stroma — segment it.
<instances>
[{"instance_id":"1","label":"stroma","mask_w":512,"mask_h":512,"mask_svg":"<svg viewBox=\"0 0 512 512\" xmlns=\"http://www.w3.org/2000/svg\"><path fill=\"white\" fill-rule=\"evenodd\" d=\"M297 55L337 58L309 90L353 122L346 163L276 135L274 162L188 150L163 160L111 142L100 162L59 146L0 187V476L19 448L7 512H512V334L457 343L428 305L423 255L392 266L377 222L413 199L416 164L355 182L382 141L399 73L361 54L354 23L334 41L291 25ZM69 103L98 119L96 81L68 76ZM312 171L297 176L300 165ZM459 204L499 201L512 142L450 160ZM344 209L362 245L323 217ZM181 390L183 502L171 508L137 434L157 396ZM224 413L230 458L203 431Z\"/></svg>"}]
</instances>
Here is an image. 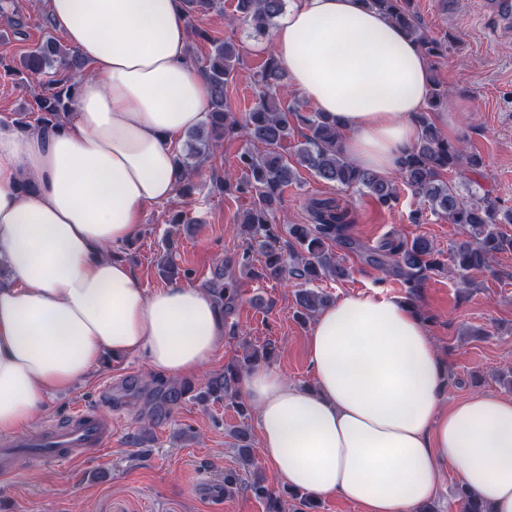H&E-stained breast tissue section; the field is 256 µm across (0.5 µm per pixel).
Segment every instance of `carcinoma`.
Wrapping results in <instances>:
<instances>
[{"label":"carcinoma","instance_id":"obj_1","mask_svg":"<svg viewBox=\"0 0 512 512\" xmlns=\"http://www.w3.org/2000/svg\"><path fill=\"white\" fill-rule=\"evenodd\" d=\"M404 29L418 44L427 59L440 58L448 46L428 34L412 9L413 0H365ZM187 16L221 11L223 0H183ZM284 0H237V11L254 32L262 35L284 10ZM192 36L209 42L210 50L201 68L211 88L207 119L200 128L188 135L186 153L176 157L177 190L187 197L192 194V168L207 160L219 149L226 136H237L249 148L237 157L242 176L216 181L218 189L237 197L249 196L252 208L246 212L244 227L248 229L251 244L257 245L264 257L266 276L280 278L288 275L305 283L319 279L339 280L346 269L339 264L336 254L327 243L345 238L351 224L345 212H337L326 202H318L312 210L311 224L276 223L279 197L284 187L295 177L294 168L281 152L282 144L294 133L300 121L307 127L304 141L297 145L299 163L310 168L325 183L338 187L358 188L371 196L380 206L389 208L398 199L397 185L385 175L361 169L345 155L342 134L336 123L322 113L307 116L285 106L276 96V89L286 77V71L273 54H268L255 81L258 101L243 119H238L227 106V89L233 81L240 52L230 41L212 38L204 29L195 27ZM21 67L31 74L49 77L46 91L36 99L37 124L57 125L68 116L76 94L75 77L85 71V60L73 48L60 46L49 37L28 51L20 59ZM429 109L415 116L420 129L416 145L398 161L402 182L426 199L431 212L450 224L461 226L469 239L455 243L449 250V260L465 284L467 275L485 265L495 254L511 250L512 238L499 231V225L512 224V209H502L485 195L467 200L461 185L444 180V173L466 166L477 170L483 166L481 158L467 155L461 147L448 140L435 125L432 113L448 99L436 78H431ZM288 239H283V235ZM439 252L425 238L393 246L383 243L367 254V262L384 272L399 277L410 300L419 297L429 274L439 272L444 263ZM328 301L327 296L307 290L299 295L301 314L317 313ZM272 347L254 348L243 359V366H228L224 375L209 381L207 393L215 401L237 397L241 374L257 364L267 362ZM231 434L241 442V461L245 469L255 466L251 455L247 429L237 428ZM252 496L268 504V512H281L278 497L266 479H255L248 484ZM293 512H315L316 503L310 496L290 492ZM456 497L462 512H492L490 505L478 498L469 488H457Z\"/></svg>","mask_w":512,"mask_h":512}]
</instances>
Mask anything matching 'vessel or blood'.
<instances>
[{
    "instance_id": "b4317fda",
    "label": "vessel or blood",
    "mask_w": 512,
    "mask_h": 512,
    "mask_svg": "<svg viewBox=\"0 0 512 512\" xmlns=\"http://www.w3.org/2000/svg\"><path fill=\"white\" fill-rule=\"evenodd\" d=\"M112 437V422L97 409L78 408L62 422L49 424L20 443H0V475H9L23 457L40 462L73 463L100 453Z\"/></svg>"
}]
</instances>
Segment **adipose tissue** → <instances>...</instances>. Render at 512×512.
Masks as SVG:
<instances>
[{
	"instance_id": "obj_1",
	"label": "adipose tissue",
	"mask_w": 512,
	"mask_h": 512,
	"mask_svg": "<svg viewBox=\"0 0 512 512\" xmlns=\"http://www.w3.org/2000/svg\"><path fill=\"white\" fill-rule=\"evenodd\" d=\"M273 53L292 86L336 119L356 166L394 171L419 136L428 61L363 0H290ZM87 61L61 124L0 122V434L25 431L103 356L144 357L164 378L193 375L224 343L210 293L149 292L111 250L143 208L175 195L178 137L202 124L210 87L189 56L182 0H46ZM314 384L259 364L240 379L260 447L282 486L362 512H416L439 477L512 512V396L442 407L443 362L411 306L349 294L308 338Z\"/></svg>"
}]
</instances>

+ + +

#### STATED TASK
Check every line of the data above for the string "vessel", and copy those that have it.

#### WRITTEN SOLUTION
Mask anything matching 'vessel or blood'.
    "label": "vessel or blood",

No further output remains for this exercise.